→ Work instructions
Stop after the line containing "black capsule: 6 -> 7": print each line exactly from the first line of the listing up to that point.

----- Extracted entries

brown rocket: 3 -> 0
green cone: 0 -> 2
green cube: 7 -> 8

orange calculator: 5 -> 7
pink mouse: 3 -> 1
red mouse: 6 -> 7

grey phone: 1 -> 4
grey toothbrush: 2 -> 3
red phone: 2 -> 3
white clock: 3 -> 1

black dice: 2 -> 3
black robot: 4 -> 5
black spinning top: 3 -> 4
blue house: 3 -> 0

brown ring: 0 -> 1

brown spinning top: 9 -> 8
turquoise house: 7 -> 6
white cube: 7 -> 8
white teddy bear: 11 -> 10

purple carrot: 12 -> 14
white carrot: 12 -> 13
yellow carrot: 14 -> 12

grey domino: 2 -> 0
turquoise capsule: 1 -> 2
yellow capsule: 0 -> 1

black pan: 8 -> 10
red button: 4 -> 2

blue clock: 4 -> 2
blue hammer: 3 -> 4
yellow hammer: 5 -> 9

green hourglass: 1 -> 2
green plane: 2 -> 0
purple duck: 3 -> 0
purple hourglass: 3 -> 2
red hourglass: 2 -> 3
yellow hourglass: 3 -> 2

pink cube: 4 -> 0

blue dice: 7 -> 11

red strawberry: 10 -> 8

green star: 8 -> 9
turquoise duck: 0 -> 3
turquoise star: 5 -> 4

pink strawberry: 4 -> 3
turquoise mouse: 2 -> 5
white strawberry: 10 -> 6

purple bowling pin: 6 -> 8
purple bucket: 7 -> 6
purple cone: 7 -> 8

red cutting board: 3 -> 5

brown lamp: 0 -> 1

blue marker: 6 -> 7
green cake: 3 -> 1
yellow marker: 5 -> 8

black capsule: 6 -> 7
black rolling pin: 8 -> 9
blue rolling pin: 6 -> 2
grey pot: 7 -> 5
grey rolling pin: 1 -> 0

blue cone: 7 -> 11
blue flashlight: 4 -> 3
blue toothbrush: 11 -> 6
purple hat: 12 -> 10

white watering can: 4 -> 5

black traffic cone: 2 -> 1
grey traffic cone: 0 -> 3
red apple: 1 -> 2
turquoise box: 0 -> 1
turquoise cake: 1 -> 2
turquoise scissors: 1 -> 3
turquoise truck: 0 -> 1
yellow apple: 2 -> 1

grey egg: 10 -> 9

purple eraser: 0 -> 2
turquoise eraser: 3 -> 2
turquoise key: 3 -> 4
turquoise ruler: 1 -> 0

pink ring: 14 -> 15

----------

→ Answer to this task
brown rocket: 3 -> 0
green cone: 0 -> 2
green cube: 7 -> 8

orange calculator: 5 -> 7
pink mouse: 3 -> 1
red mouse: 6 -> 7

grey phone: 1 -> 4
grey toothbrush: 2 -> 3
red phone: 2 -> 3
white clock: 3 -> 1

black dice: 2 -> 3
black robot: 4 -> 5
black spinning top: 3 -> 4
blue house: 3 -> 0

brown ring: 0 -> 1

brown spinning top: 9 -> 8
turquoise house: 7 -> 6
white cube: 7 -> 8
white teddy bear: 11 -> 10

purple carrot: 12 -> 14
white carrot: 12 -> 13
yellow carrot: 14 -> 12

grey domino: 2 -> 0
turquoise capsule: 1 -> 2
yellow capsule: 0 -> 1

black pan: 8 -> 10
red button: 4 -> 2

blue clock: 4 -> 2
blue hammer: 3 -> 4
yellow hammer: 5 -> 9

green hourglass: 1 -> 2
green plane: 2 -> 0
purple duck: 3 -> 0
purple hourglass: 3 -> 2
red hourglass: 2 -> 3
yellow hourglass: 3 -> 2

pink cube: 4 -> 0

blue dice: 7 -> 11

red strawberry: 10 -> 8

green star: 8 -> 9
turquoise duck: 0 -> 3
turquoise star: 5 -> 4

pink strawberry: 4 -> 3
turquoise mouse: 2 -> 5
white strawberry: 10 -> 6

purple bowling pin: 6 -> 8
purple bucket: 7 -> 6
purple cone: 7 -> 8

red cutting board: 3 -> 5

brown lamp: 0 -> 1

blue marker: 6 -> 7
green cake: 3 -> 1
yellow marker: 5 -> 8

black capsule: 6 -> 7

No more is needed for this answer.